* [WORK INSTRUCTIONS]:
The reply must return each line of the data exactly.
── GIVEN DATA ──
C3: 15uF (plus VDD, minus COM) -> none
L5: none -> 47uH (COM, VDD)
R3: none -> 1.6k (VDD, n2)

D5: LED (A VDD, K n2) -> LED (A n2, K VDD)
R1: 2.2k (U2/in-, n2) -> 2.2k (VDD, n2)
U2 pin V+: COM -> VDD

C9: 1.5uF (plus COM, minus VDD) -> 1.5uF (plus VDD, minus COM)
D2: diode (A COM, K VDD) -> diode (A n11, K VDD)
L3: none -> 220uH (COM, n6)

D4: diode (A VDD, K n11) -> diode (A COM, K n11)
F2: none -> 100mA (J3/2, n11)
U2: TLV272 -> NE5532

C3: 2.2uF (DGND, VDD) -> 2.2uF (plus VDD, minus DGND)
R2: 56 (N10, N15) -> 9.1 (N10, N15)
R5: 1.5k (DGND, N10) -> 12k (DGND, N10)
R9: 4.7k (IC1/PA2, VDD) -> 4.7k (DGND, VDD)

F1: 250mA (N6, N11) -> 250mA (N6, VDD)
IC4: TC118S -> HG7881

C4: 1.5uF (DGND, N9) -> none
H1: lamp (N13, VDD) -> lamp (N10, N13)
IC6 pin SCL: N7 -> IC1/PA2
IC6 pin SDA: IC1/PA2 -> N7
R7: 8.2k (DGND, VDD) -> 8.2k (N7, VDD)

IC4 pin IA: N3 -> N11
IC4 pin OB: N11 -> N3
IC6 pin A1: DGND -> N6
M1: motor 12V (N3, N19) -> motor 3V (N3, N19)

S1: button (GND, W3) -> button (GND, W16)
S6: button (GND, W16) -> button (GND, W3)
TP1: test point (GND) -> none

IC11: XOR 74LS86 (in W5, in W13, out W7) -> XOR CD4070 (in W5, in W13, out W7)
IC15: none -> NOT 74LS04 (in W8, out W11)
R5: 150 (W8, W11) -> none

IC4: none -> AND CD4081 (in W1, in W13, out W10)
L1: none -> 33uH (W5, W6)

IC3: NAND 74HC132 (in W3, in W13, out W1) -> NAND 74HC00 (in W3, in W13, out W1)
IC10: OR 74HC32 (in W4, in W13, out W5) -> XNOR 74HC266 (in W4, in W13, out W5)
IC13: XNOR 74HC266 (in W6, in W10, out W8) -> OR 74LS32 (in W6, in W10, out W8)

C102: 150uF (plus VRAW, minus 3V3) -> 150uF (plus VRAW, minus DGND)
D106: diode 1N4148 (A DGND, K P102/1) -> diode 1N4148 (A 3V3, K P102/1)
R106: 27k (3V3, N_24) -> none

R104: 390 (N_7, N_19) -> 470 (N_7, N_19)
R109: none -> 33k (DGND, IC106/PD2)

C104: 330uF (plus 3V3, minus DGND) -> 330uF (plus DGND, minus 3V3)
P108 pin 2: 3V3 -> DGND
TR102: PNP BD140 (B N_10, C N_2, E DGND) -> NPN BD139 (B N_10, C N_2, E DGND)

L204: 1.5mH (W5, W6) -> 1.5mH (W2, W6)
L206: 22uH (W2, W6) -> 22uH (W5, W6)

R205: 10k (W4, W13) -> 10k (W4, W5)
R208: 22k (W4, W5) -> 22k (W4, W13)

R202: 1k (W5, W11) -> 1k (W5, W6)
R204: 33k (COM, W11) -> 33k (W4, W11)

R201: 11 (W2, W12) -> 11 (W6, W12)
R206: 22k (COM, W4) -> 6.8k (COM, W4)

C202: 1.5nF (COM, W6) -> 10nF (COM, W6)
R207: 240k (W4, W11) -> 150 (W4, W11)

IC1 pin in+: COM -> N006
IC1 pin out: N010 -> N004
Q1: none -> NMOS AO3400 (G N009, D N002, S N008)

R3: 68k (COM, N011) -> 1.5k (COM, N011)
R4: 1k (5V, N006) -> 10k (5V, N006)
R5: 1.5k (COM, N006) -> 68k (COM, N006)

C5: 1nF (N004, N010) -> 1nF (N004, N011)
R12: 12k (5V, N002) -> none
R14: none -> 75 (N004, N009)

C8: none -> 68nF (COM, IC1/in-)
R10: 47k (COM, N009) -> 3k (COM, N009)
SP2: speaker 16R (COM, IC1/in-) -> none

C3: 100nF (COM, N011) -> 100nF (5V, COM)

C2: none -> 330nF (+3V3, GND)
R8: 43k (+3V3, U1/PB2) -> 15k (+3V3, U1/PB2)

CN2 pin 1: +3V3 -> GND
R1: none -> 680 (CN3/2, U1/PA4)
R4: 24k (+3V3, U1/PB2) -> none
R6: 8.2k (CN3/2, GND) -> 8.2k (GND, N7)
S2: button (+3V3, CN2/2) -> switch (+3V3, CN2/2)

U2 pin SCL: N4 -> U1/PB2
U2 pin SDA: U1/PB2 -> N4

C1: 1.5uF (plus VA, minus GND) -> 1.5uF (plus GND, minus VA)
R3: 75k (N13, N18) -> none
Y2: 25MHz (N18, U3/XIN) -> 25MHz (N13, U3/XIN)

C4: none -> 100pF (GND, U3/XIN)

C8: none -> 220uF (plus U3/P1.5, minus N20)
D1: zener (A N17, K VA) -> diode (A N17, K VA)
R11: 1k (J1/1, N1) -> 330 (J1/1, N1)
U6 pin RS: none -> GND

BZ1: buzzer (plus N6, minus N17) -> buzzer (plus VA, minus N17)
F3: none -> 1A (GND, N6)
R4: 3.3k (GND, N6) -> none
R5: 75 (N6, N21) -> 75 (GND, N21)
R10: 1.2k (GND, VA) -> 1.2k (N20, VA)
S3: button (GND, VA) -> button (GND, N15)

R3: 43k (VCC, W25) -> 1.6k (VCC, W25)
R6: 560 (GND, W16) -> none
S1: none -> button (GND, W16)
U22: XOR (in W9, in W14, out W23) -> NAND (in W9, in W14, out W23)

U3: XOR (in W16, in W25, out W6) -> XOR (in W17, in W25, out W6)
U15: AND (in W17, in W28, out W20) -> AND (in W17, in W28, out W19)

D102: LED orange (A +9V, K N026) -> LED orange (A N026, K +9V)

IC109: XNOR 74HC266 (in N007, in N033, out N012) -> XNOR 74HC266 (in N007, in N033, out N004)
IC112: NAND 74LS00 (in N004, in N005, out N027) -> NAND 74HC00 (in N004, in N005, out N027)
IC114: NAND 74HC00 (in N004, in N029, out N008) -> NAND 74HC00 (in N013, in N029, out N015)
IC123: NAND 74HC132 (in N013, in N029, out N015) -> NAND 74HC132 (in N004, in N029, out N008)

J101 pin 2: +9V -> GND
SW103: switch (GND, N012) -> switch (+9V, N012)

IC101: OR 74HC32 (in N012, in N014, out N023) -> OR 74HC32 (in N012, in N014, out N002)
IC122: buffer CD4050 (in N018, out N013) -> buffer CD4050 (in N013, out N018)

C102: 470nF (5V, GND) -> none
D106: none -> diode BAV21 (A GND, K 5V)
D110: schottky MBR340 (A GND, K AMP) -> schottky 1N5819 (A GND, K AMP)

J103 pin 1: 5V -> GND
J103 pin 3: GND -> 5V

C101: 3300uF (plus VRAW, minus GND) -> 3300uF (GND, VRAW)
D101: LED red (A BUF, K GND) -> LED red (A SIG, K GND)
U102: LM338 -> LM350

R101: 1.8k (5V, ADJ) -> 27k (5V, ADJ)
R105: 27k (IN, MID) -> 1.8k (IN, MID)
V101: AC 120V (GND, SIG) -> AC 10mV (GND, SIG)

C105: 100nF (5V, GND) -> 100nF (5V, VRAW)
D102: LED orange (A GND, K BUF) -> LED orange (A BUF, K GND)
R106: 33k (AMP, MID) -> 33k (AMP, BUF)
───
* [EXERCISE RESULT]:
C3: 15uF (plus VDD, minus COM) -> none
L5: none -> 47uH (COM, VDD)
R3: none -> 1.6k (VDD, n2)

D5: LED (A VDD, K n2) -> LED (A n2, K VDD)
R1: 2.2k (U2/in-, n2) -> 2.2k (VDD, n2)
U2 pin V+: COM -> VDD

C9: 1.5uF (plus COM, minus VDD) -> 1.5uF (plus VDD, minus COM)
D2: diode (A COM, K VDD) -> diode (A n11, K VDD)
L3: none -> 220uH (COM, n6)

D4: diode (A VDD, K n11) -> diode (A COM, K n11)
F2: none -> 100mA (J3/2, n11)
U2: TLV272 -> NE5532

C3: 2.2uF (DGND, VDD) -> 2.2uF (plus VDD, minus DGND)
R2: 56 (N10, N15) -> 9.1 (N10, N15)
R5: 1.5k (DGND, N10) -> 12k (DGND, N10)
R9: 4.7k (IC1/PA2, VDD) -> 4.7k (DGND, VDD)

F1: 250mA (N6, N11) -> 250mA (N6, VDD)
IC4: TC118S -> HG7881

C4: 1.5uF (DGND, N9) -> none
H1: lamp (N13, VDD) -> lamp (N10, N13)
IC6 pin SCL: N7 -> IC1/PA2
IC6 pin SDA: IC1/PA2 -> N7
R7: 8.2k (DGND, VDD) -> 8.2k (N7, VDD)

IC4 pin IA: N3 -> N11
IC4 pin OB: N11 -> N3
IC6 pin A1: DGND -> N6
M1: motor 12V (N3, N19) -> motor 3V (N3, N19)

S1: button (GND, W3) -> button (GND, W16)
S6: button (GND, W16) -> button (GND, W3)
TP1: test point (GND) -> none

IC11: XOR 74LS86 (in W5, in W13, out W7) -> XOR CD4070 (in W5, in W13, out W7)
IC15: none -> NOT 74LS04 (in W8, out W11)
R5: 150 (W8, W11) -> none

IC4: none -> AND CD4081 (in W1, in W13, out W10)
L1: none -> 33uH (W5, W6)

IC3: NAND 74HC132 (in W3, in W13, out W1) -> NAND 74HC00 (in W3, in W13, out W1)
IC10: OR 74HC32 (in W4, in W13, out W5) -> XNOR 74HC266 (in W4, in W13, out W5)
IC13: XNOR 74HC266 (in W6, in W10, out W8) -> OR 74LS32 (in W6, in W10, out W8)

C102: 150uF (plus VRAW, minus 3V3) -> 150uF (plus VRAW, minus DGND)
D106: diode 1N4148 (A DGND, K P102/1) -> diode 1N4148 (A 3V3, K P102/1)
R106: 27k (3V3, N_24) -> none

R104: 390 (N_7, N_19) -> 470 (N_7, N_19)
R109: none -> 33k (DGND, IC106/PD2)

C104: 330uF (plus 3V3, minus DGND) -> 330uF (plus DGND, minus 3V3)
P108 pin 2: 3V3 -> DGND
TR102: PNP BD140 (B N_10, C N_2, E DGND) -> NPN BD139 (B N_10, C N_2, E DGND)

L204: 1.5mH (W5, W6) -> 1.5mH (W2, W6)
L206: 22uH (W2, W6) -> 22uH (W5, W6)

R205: 10k (W4, W13) -> 10k (W4, W5)
R208: 22k (W4, W5) -> 22k (W4, W13)

R202: 1k (W5, W11) -> 1k (W5, W6)
R204: 33k (COM, W11) -> 33k (W4, W11)

R201: 11 (W2, W12) -> 11 (W6, W12)
R206: 22k (COM, W4) -> 6.8k (COM, W4)

C202: 1.5nF (COM, W6) -> 10nF (COM, W6)
R207: 240k (W4, W11) -> 150 (W4, W11)

IC1 pin in+: COM -> N006
IC1 pin out: N010 -> N004
Q1: none -> NMOS AO3400 (G N009, D N002, S N008)

R3: 68k (COM, N011) -> 1.5k (COM, N011)
R4: 1k (5V, N006) -> 10k (5V, N006)
R5: 1.5k (COM, N006) -> 68k (COM, N006)

C5: 1nF (N004, N010) -> 1nF (N004, N011)
R12: 12k (5V, N002) -> none
R14: none -> 75 (N004, N009)

C8: none -> 68nF (COM, IC1/in-)
R10: 47k (COM, N009) -> 3k (COM, N009)
SP2: speaker 16R (COM, IC1/in-) -> none

C3: 100nF (COM, N011) -> 100nF (5V, COM)

C2: none -> 330nF (+3V3, GND)
R8: 43k (+3V3, U1/PB2) -> 15k (+3V3, U1/PB2)

CN2 pin 1: +3V3 -> GND
R1: none -> 680 (CN3/2, U1/PA4)
R4: 24k (+3V3, U1/PB2) -> none
R6: 8.2k (CN3/2, GND) -> 8.2k (GND, N7)
S2: button (+3V3, CN2/2) -> switch (+3V3, CN2/2)

U2 pin SCL: N4 -> U1/PB2
U2 pin SDA: U1/PB2 -> N4

C1: 1.5uF (plus VA, minus GND) -> 1.5uF (plus GND, minus VA)
R3: 75k (N13, N18) -> none
Y2: 25MHz (N18, U3/XIN) -> 25MHz (N13, U3/XIN)

C4: none -> 100pF (GND, U3/XIN)

C8: none -> 220uF (plus U3/P1.5, minus N20)
D1: zener (A N17, K VA) -> diode (A N17, K VA)
R11: 1k (J1/1, N1) -> 330 (J1/1, N1)
U6 pin RS: none -> GND

BZ1: buzzer (plus N6, minus N17) -> buzzer (plus VA, minus N17)
F3: none -> 1A (GND, N6)
R4: 3.3k (GND, N6) -> none
R5: 75 (N6, N21) -> 75 (GND, N21)
R10: 1.2k (GND, VA) -> 1.2k (N20, VA)
S3: button (GND, VA) -> button (GND, N15)

R3: 43k (VCC, W25) -> 1.6k (VCC, W25)
R6: 560 (GND, W16) -> none
S1: none -> button (GND, W16)
U22: XOR (in W9, in W14, out W23) -> NAND (in W9, in W14, out W23)

U3: XOR (in W16, in W25, out W6) -> XOR (in W17, in W25, out W6)
U15: AND (in W17, in W28, out W20) -> AND (in W17, in W28, out W19)

D102: LED orange (A +9V, K N026) -> LED orange (A N026, K +9V)

IC109: XNOR 74HC266 (in N007, in N033, out N012) -> XNOR 74HC266 (in N007, in N033, out N004)
IC112: NAND 74LS00 (in N004, in N005, out N027) -> NAND 74HC00 (in N004, in N005, out N027)
IC114: NAND 74HC00 (in N004, in N029, out N008) -> NAND 74HC00 (in N013, in N029, out N015)
IC123: NAND 74HC132 (in N013, in N029, out N015) -> NAND 74HC132 (in N004, in N029, out N008)

J101 pin 2: +9V -> GND
SW103: switch (GND, N012) -> switch (+9V, N012)

IC101: OR 74HC32 (in N012, in N014, out N023) -> OR 74HC32 (in N012, in N014, out N002)
IC122: buffer CD4050 (in N018, out N013) -> buffer CD4050 (in N013, out N018)

C102: 470nF (5V, GND) -> none
D106: none -> diode BAV21 (A GND, K 5V)
D110: schottky MBR340 (A GND, K AMP) -> schottky 1N5819 (A GND, K AMP)

J103 pin 1: 5V -> GND
J103 pin 3: GND -> 5V

C101: 3300uF (plus VRAW, minus GND) -> 3300uF (GND, VRAW)
D101: LED red (A BUF, K GND) -> LED red (A SIG, K GND)
U102: LM338 -> LM350

R101: 1.8k (5V, ADJ) -> 27k (5V, ADJ)
R105: 27k (IN, MID) -> 1.8k (IN, MID)
V101: AC 120V (GND, SIG) -> AC 10mV (GND, SIG)

C105: 100nF (5V, GND) -> 100nF (5V, VRAW)
D102: LED orange (A GND, K BUF) -> LED orange (A BUF, K GND)
R106: 33k (AMP, MID) -> 33k (AMP, BUF)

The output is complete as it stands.